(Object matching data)
^^^^^^^^^^^^^^^^

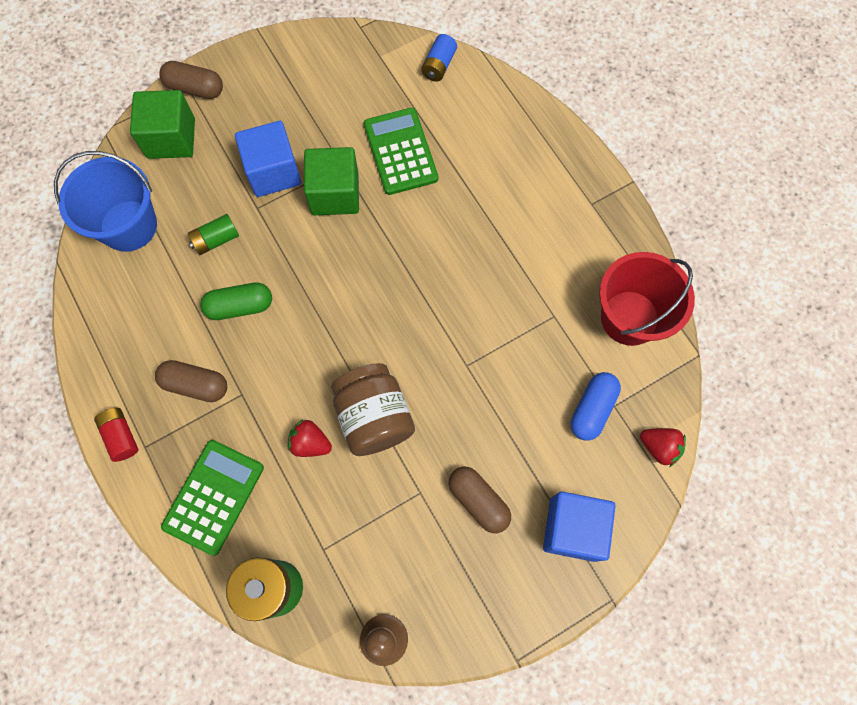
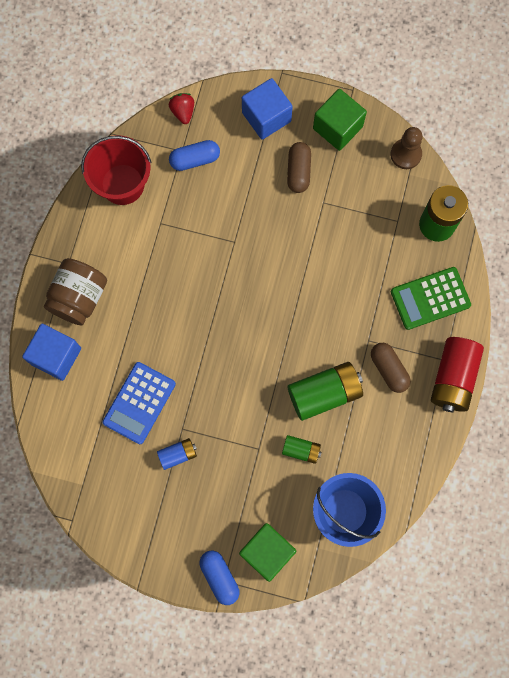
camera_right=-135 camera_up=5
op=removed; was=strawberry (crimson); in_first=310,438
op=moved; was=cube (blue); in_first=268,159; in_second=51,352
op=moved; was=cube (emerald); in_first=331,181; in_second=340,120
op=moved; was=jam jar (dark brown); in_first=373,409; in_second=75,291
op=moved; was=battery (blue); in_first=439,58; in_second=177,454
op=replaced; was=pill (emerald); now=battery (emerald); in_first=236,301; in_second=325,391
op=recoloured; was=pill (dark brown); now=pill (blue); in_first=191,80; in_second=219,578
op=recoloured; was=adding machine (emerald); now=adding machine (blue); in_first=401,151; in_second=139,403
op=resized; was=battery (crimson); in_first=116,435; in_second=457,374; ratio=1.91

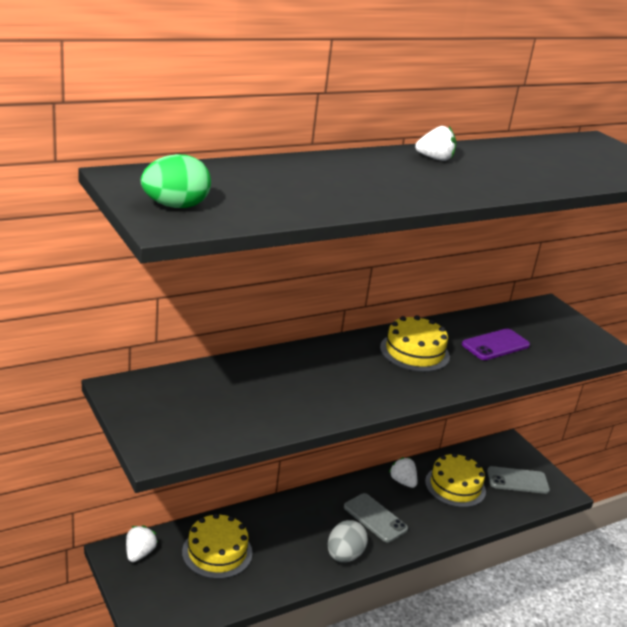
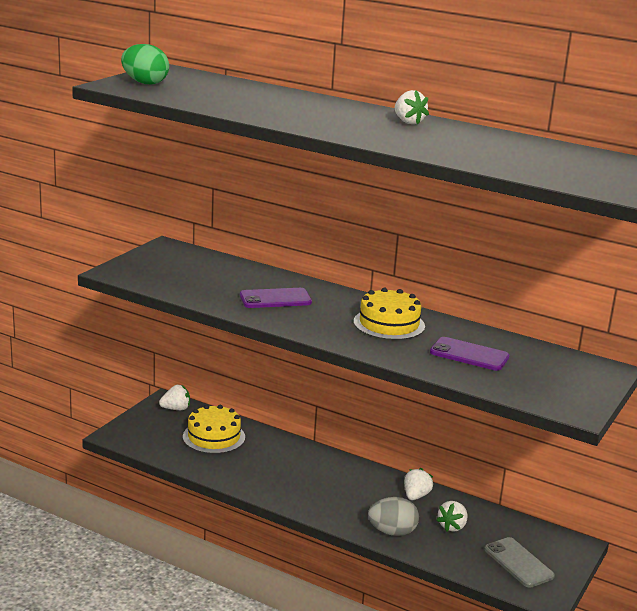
camera_right=60 camera_up=-5
op=removed; was=smartphone (gray); in_first=376,517
op=added; now=smartphone (violet); in_second=276,298
op=moved; was=egg (gray); in_first=348,541; in_second=393,516
op=replaced; was=gateau (golden); now=strawberry (pure white); in_first=455,480; in_second=452,516

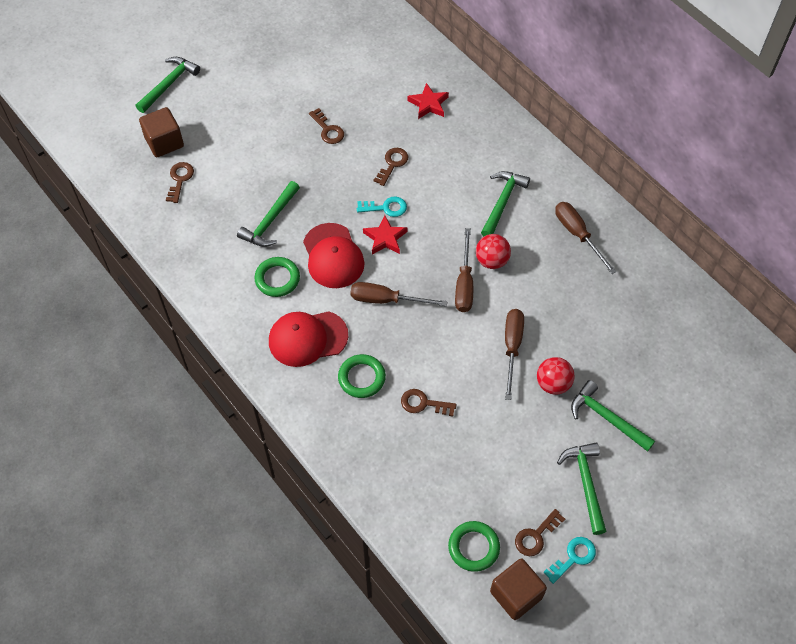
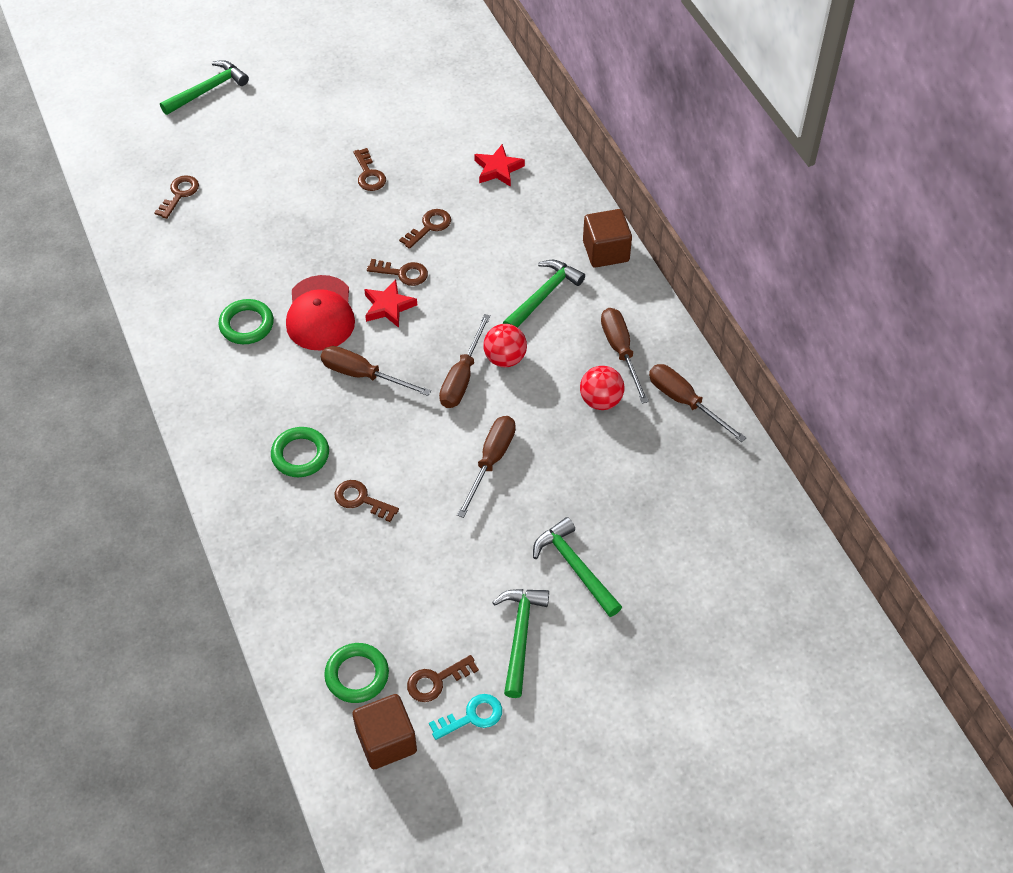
camera_right=15 camera_up=-5
op=removed; was=carpenter's hammer (emerald); in_first=268,214
op=removed; was=peaked cap (crimson); in_first=308,339
op=added; now=hand screwdriver (dark brown); in_second=697,403
op=moved; was=cube (dark brown); in_first=161,132; in_second=607,238
op=moved; was=play ball (crimson); in_first=556,376; in_second=602,388
op=recoloured; was=door key (turquoise); now=door key (dark brown); in_first=382,206; in_second=397,272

^^^^^^^^^^^^^^^^

(TO DO) What you return should consist solely of the lines from the one containing "op=moved; was=cube (dark" through the end of the entries above, reproduced exactly.

(ANSWER BOX)
op=moved; was=cube (dark brown); in_first=161,132; in_second=607,238
op=moved; was=play ball (crimson); in_first=556,376; in_second=602,388
op=recoloured; was=door key (turquoise); now=door key (dark brown); in_first=382,206; in_second=397,272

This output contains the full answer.